• _What you need to do_
Please restate each entry word for word and leave the pictures out.

*** Available data

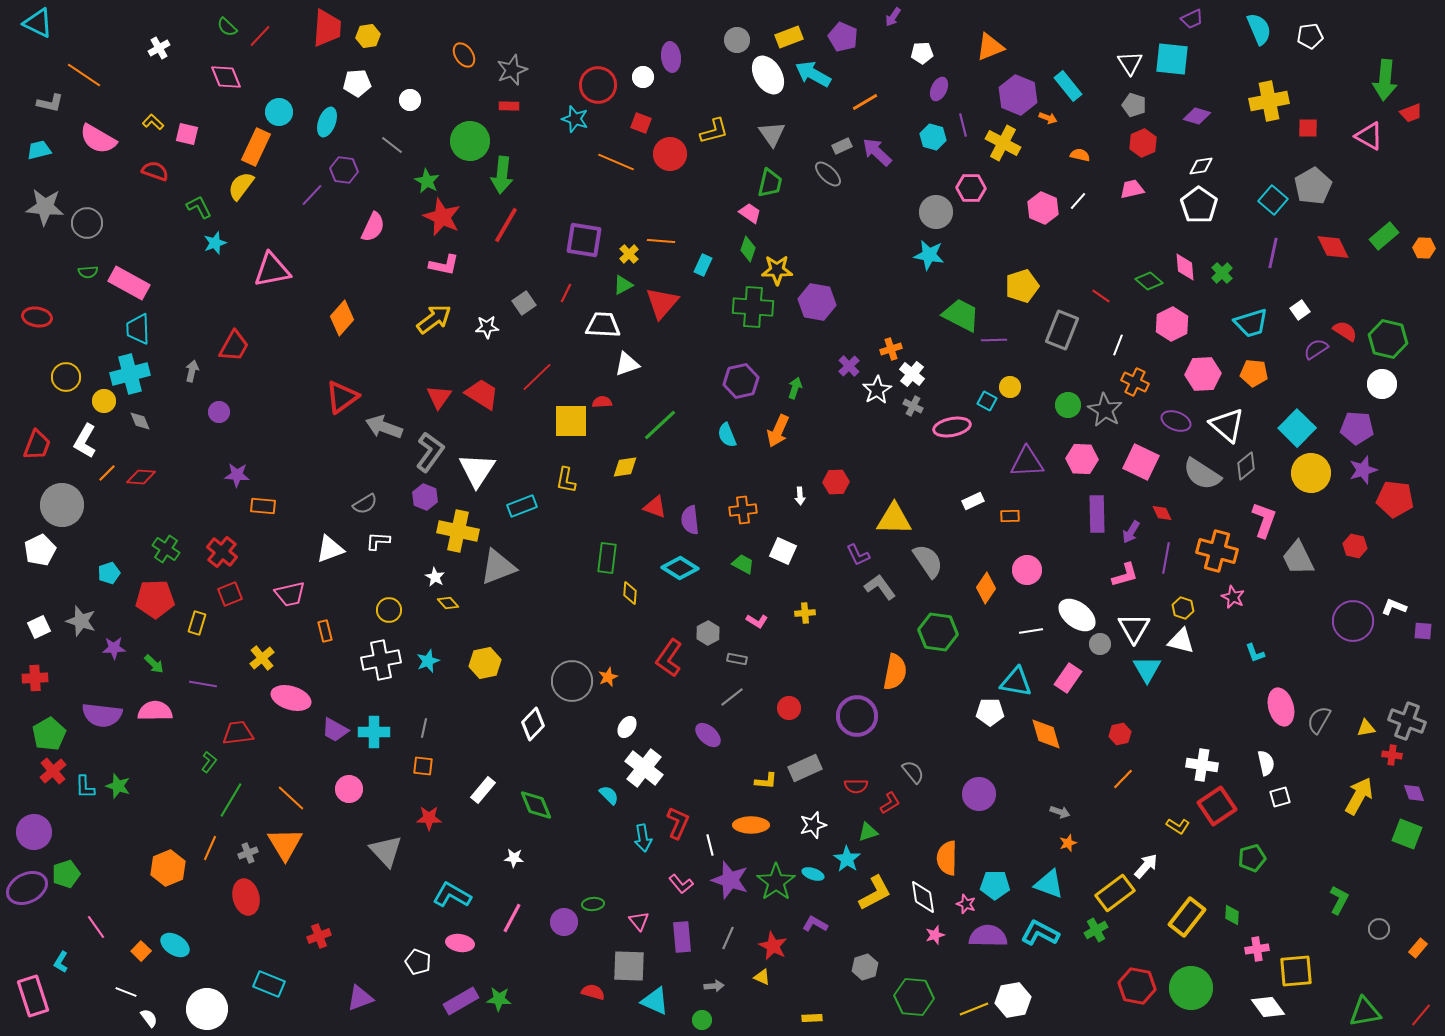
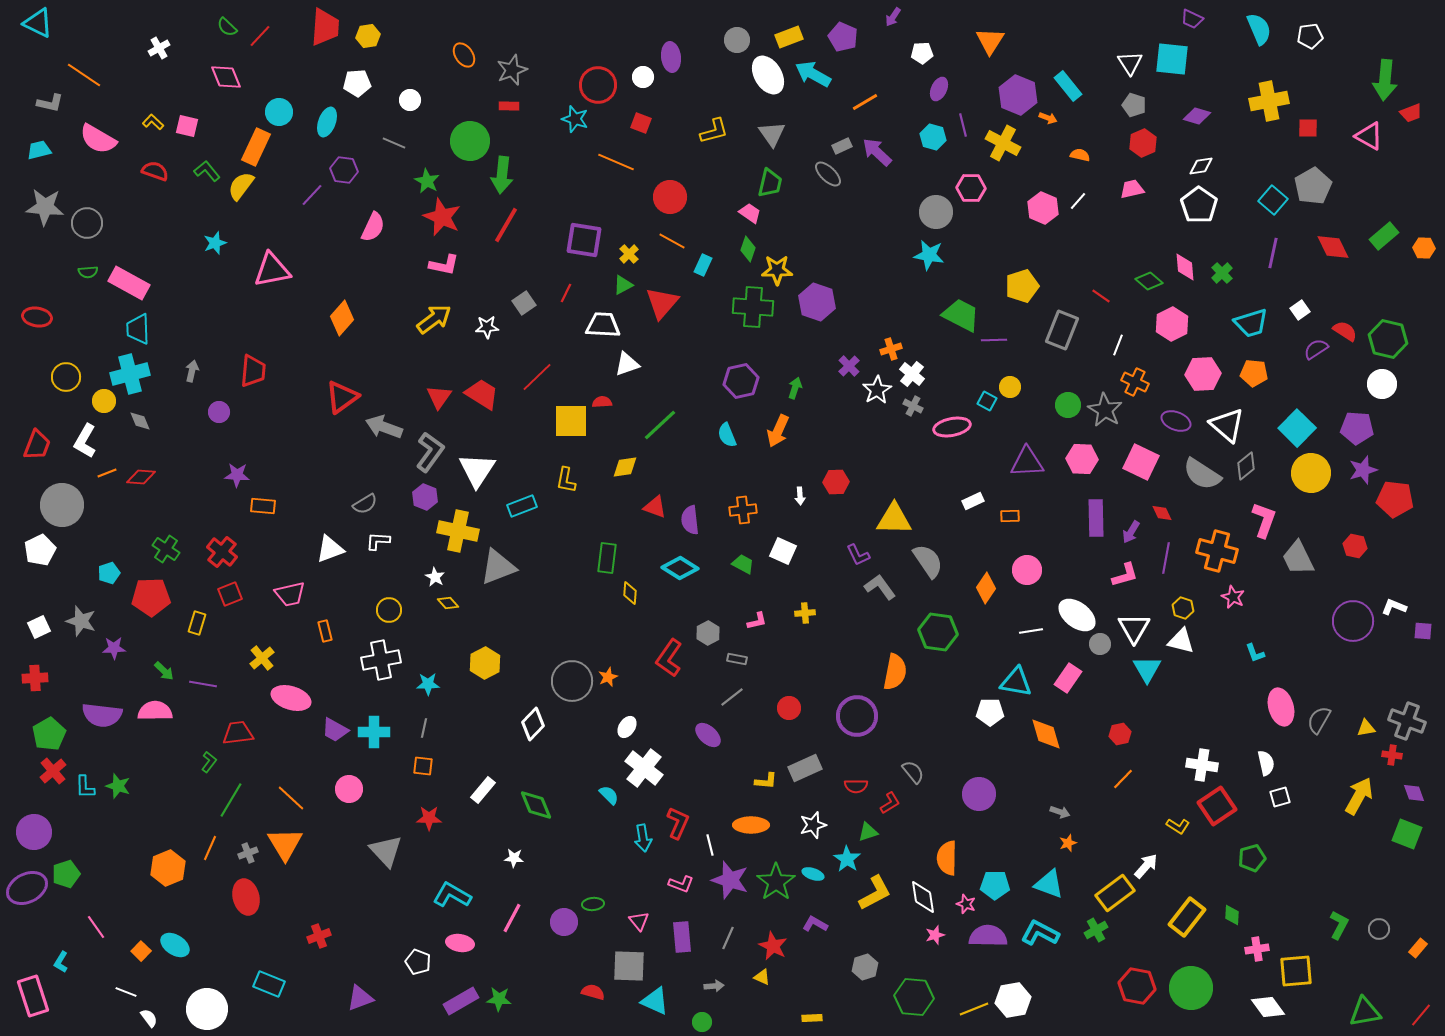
purple trapezoid at (1192, 19): rotated 50 degrees clockwise
red trapezoid at (327, 28): moved 2 px left, 1 px up
orange triangle at (990, 47): moved 6 px up; rotated 36 degrees counterclockwise
pink square at (187, 134): moved 8 px up
gray line at (392, 145): moved 2 px right, 2 px up; rotated 15 degrees counterclockwise
red circle at (670, 154): moved 43 px down
green L-shape at (199, 207): moved 8 px right, 36 px up; rotated 12 degrees counterclockwise
orange line at (661, 241): moved 11 px right; rotated 24 degrees clockwise
purple hexagon at (817, 302): rotated 9 degrees clockwise
red trapezoid at (234, 346): moved 19 px right, 25 px down; rotated 24 degrees counterclockwise
orange line at (107, 473): rotated 24 degrees clockwise
purple rectangle at (1097, 514): moved 1 px left, 4 px down
red pentagon at (155, 599): moved 4 px left, 2 px up
pink L-shape at (757, 621): rotated 45 degrees counterclockwise
cyan star at (428, 661): moved 23 px down; rotated 20 degrees clockwise
yellow hexagon at (485, 663): rotated 16 degrees counterclockwise
green arrow at (154, 664): moved 10 px right, 7 px down
pink L-shape at (681, 884): rotated 30 degrees counterclockwise
green L-shape at (1339, 900): moved 25 px down
green circle at (702, 1020): moved 2 px down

******

• _Reply_
purple trapezoid at (1192, 19): rotated 50 degrees clockwise
red trapezoid at (327, 28): moved 2 px left, 1 px up
orange triangle at (990, 47): moved 6 px up; rotated 36 degrees counterclockwise
pink square at (187, 134): moved 8 px up
gray line at (392, 145): moved 2 px right, 2 px up; rotated 15 degrees counterclockwise
red circle at (670, 154): moved 43 px down
green L-shape at (199, 207): moved 8 px right, 36 px up; rotated 12 degrees counterclockwise
orange line at (661, 241): moved 11 px right; rotated 24 degrees clockwise
purple hexagon at (817, 302): rotated 9 degrees clockwise
red trapezoid at (234, 346): moved 19 px right, 25 px down; rotated 24 degrees counterclockwise
orange line at (107, 473): rotated 24 degrees clockwise
purple rectangle at (1097, 514): moved 1 px left, 4 px down
red pentagon at (155, 599): moved 4 px left, 2 px up
pink L-shape at (757, 621): rotated 45 degrees counterclockwise
cyan star at (428, 661): moved 23 px down; rotated 20 degrees clockwise
yellow hexagon at (485, 663): rotated 16 degrees counterclockwise
green arrow at (154, 664): moved 10 px right, 7 px down
pink L-shape at (681, 884): rotated 30 degrees counterclockwise
green L-shape at (1339, 900): moved 25 px down
green circle at (702, 1020): moved 2 px down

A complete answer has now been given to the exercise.